Given data |
+-------+

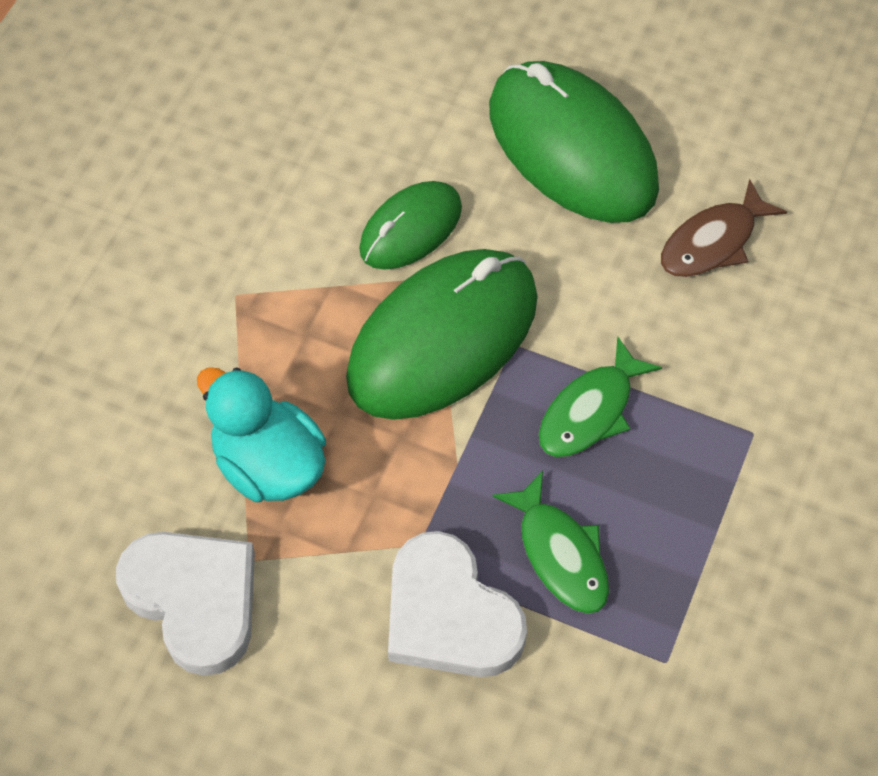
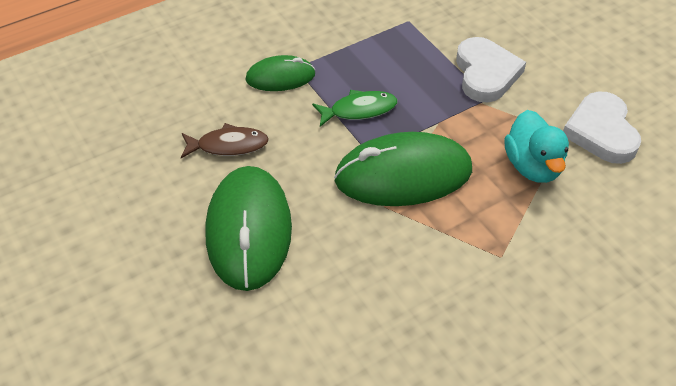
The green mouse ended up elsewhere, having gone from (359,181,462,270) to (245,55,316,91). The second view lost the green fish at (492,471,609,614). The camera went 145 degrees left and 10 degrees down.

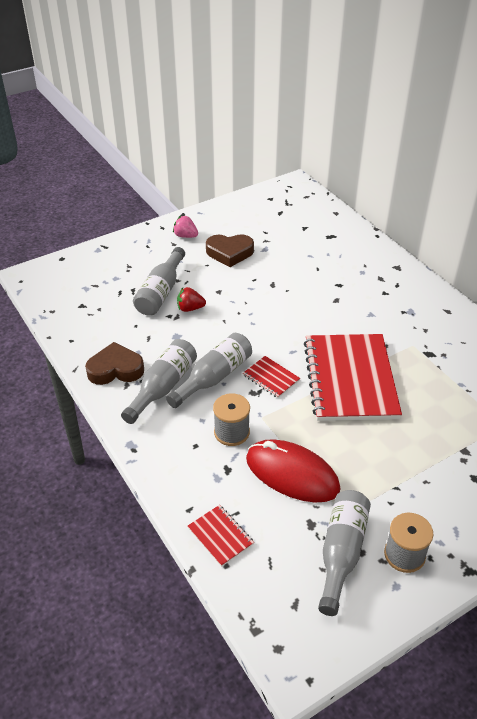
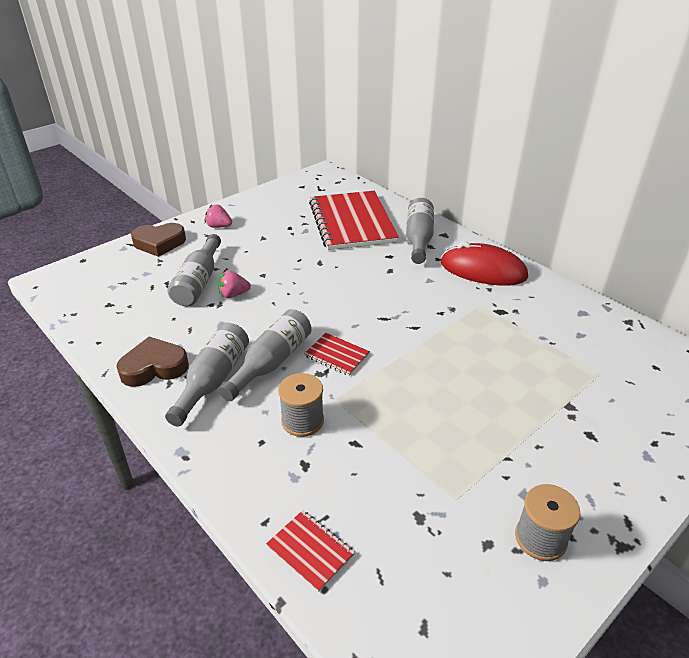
The brown heart ended up elsewhere, having gone from (206,234,254,267) to (131,223,186,257). What was the red strawberry at (177,287,206,312) turned into the pink strawberry at (218,271,251,298). The red notebook ended up elsewhere, having gone from (303,334,402,421) to (309,191,399,250). The grey bottle ended up elsewhere, having gone from (318,490,371,616) to (406,198,434,264). The red mouse ended up elsewhere, having gone from (246,439,340,502) to (441,241,528,286). The camera went 10 degrees left and 5 degrees down.

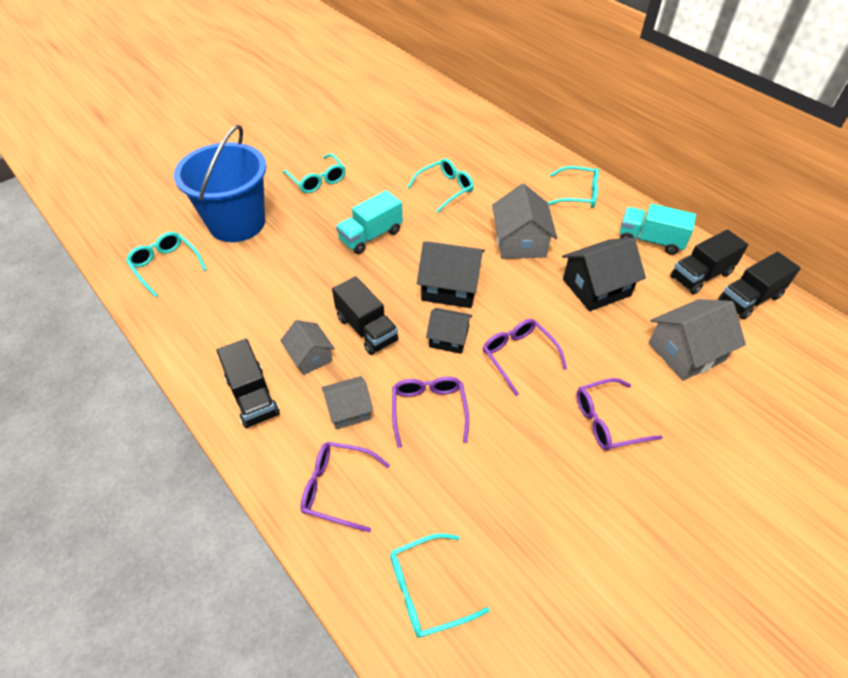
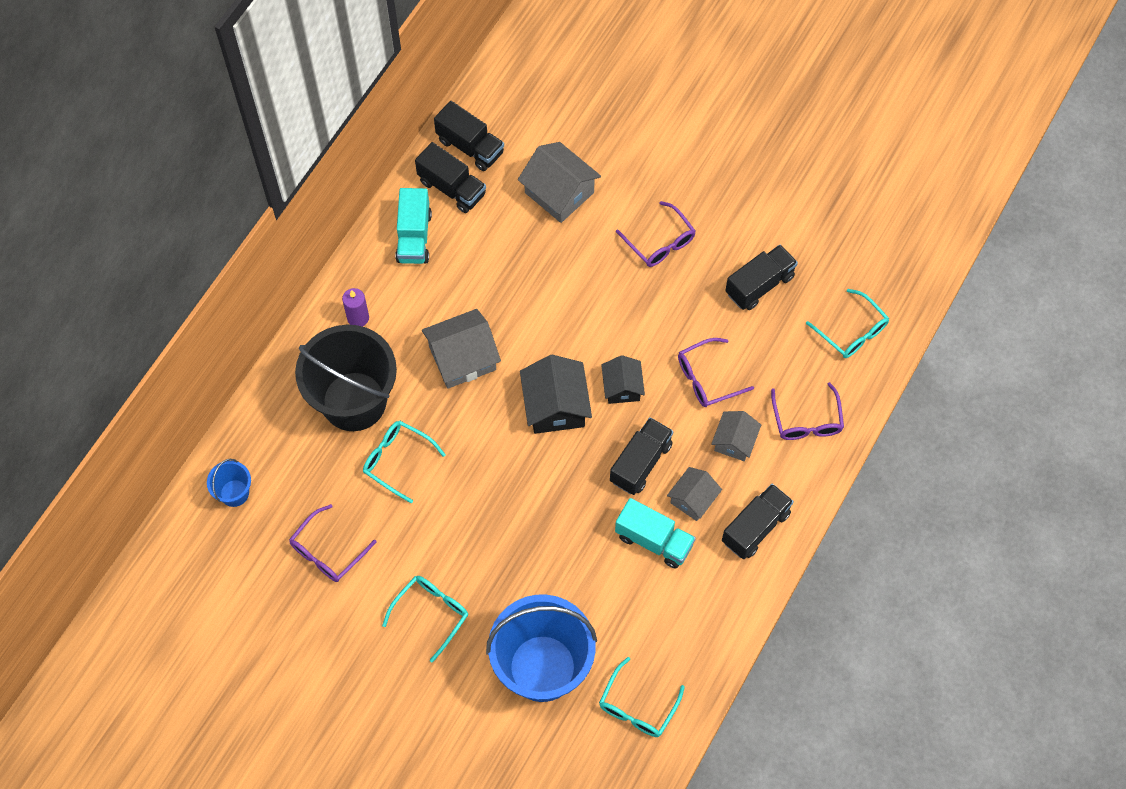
The second view gained the blue bucket at (207,459,251,507). The purple glasses ended up elsewhere, having gone from (483,319,567,396) to (289,504,377,582). The second view gained the black bucket at (295,325,397,431). Where the turquoise glasses stood at (547,166,599,208), the purple candle came to stand at (342,288,369,327). The turquoise truck ended up elsewhere, having gone from (336,190,403,254) to (615,498,696,569). The grey house at (321,376,374,430) ended up facing another way, 60 degrees clockwise from before. The second view gained the black truck at (725,244,798,310). The second view lost the black house at (562,238,646,311). The camera went 110 degrees left and 15 degrees up.

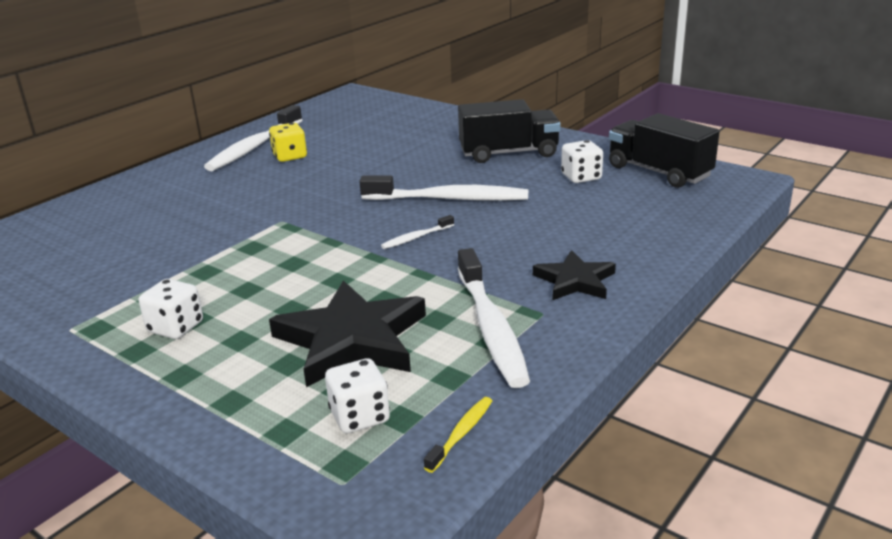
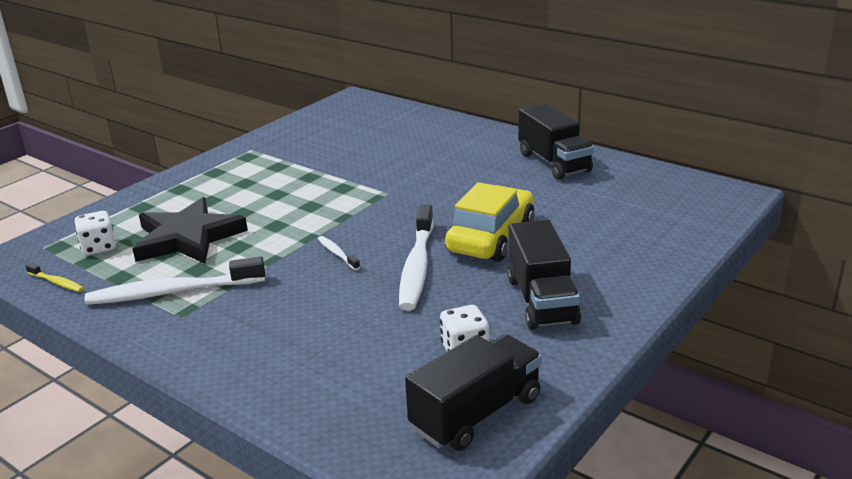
The second view gained the yellow car at (445,182,534,262). Where the white toothbrush stood at (204,105,302,171), the black truck came to stand at (518,103,594,180). The second view lost the white dice at (139,279,203,339). The second view lost the yellow dice at (269,123,307,162). The second view lost the black star at (533,250,616,300). The camera went 90 degrees right and 0 degrees up.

+-------+

Aim of the task |
Each line above is to be duplicated exactly, and the pictures are to be omitted.

Reply |
The green mouse ended up elsewhere, having gone from (359,181,462,270) to (245,55,316,91). The second view lost the green fish at (492,471,609,614). The camera went 145 degrees left and 10 degrees down.

The brown heart ended up elsewhere, having gone from (206,234,254,267) to (131,223,186,257). What was the red strawberry at (177,287,206,312) turned into the pink strawberry at (218,271,251,298). The red notebook ended up elsewhere, having gone from (303,334,402,421) to (309,191,399,250). The grey bottle ended up elsewhere, having gone from (318,490,371,616) to (406,198,434,264). The red mouse ended up elsewhere, having gone from (246,439,340,502) to (441,241,528,286). The camera went 10 degrees left and 5 degrees down.

The second view gained the blue bucket at (207,459,251,507). The purple glasses ended up elsewhere, having gone from (483,319,567,396) to (289,504,377,582). The second view gained the black bucket at (295,325,397,431). Where the turquoise glasses stood at (547,166,599,208), the purple candle came to stand at (342,288,369,327). The turquoise truck ended up elsewhere, having gone from (336,190,403,254) to (615,498,696,569). The grey house at (321,376,374,430) ended up facing another way, 60 degrees clockwise from before. The second view gained the black truck at (725,244,798,310). The second view lost the black house at (562,238,646,311). The camera went 110 degrees left and 15 degrees up.

The second view gained the yellow car at (445,182,534,262). Where the white toothbrush stood at (204,105,302,171), the black truck came to stand at (518,103,594,180). The second view lost the white dice at (139,279,203,339). The second view lost the yellow dice at (269,123,307,162). The second view lost the black star at (533,250,616,300). The camera went 90 degrees right and 0 degrees up.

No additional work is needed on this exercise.